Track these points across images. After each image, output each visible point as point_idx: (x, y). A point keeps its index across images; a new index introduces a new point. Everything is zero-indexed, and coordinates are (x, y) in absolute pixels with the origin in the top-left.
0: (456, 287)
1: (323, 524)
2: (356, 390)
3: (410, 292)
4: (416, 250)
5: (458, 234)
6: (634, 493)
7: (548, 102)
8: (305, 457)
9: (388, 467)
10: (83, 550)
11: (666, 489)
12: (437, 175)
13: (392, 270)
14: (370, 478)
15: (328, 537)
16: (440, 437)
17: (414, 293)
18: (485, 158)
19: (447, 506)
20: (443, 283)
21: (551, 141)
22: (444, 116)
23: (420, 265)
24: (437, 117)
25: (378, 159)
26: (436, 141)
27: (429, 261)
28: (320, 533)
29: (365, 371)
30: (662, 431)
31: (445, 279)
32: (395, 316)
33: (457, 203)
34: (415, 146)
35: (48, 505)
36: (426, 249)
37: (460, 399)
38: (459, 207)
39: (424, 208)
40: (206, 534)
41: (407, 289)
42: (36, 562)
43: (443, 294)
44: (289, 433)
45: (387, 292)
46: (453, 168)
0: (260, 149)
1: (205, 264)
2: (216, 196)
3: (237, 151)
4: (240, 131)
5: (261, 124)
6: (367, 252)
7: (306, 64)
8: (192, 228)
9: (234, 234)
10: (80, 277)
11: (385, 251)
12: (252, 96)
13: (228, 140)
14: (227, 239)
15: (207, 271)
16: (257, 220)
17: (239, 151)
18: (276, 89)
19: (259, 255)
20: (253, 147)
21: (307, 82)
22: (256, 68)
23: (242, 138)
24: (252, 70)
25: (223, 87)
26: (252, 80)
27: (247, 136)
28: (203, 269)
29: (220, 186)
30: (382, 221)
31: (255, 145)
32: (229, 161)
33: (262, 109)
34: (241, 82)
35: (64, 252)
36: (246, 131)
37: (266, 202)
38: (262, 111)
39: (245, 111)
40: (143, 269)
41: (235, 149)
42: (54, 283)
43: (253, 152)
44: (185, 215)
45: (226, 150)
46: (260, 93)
------
__WORK REQUIRED__
Reproduce all of the entries above word for word, with every line in its original order.

__WRITTEN RESPONSE__
Track these points across images. After each image, output each visible point as point_idx: (x, y). A point keeps its index across images; a new index introduces a new point. Everything is zero-indexed, and coordinates are (x, y) in absolute pixels with the origin in the top-left.
0: (456, 287)
1: (323, 524)
2: (356, 390)
3: (410, 292)
4: (416, 250)
5: (458, 234)
6: (634, 493)
7: (548, 102)
8: (305, 457)
9: (388, 467)
10: (83, 550)
11: (666, 489)
12: (437, 175)
13: (392, 270)
14: (370, 478)
15: (328, 537)
16: (440, 437)
17: (414, 293)
18: (485, 158)
19: (447, 506)
20: (443, 283)
21: (551, 141)
22: (444, 116)
23: (420, 265)
24: (437, 117)
25: (378, 159)
26: (436, 141)
27: (429, 261)
28: (320, 533)
29: (365, 371)
30: (662, 431)
31: (445, 279)
32: (395, 316)
33: (457, 203)
34: (415, 146)
35: (48, 505)
36: (426, 249)
37: (460, 399)
38: (459, 207)
39: (424, 208)
40: (206, 534)
41: (407, 289)
42: (36, 562)
43: (443, 294)
44: (289, 433)
45: (387, 292)
46: (453, 168)
0: (260, 149)
1: (205, 264)
2: (216, 196)
3: (237, 151)
4: (240, 131)
5: (261, 124)
6: (367, 252)
7: (306, 64)
8: (192, 228)
9: (234, 234)
10: (80, 277)
11: (385, 251)
12: (252, 96)
13: (228, 140)
14: (227, 239)
15: (207, 271)
16: (257, 220)
17: (239, 151)
18: (276, 89)
19: (259, 255)
20: (253, 147)
21: (307, 82)
22: (256, 68)
23: (242, 138)
24: (252, 70)
25: (223, 87)
26: (252, 80)
27: (247, 136)
28: (203, 269)
29: (220, 186)
30: (382, 221)
31: (255, 145)
32: (229, 161)
33: (262, 109)
34: (241, 82)
35: (64, 252)
36: (246, 131)
37: (266, 202)
38: (262, 111)
39: (245, 111)
40: (143, 269)
41: (235, 149)
42: (54, 283)
43: (253, 152)
44: (185, 215)
45: (226, 150)
46: (260, 93)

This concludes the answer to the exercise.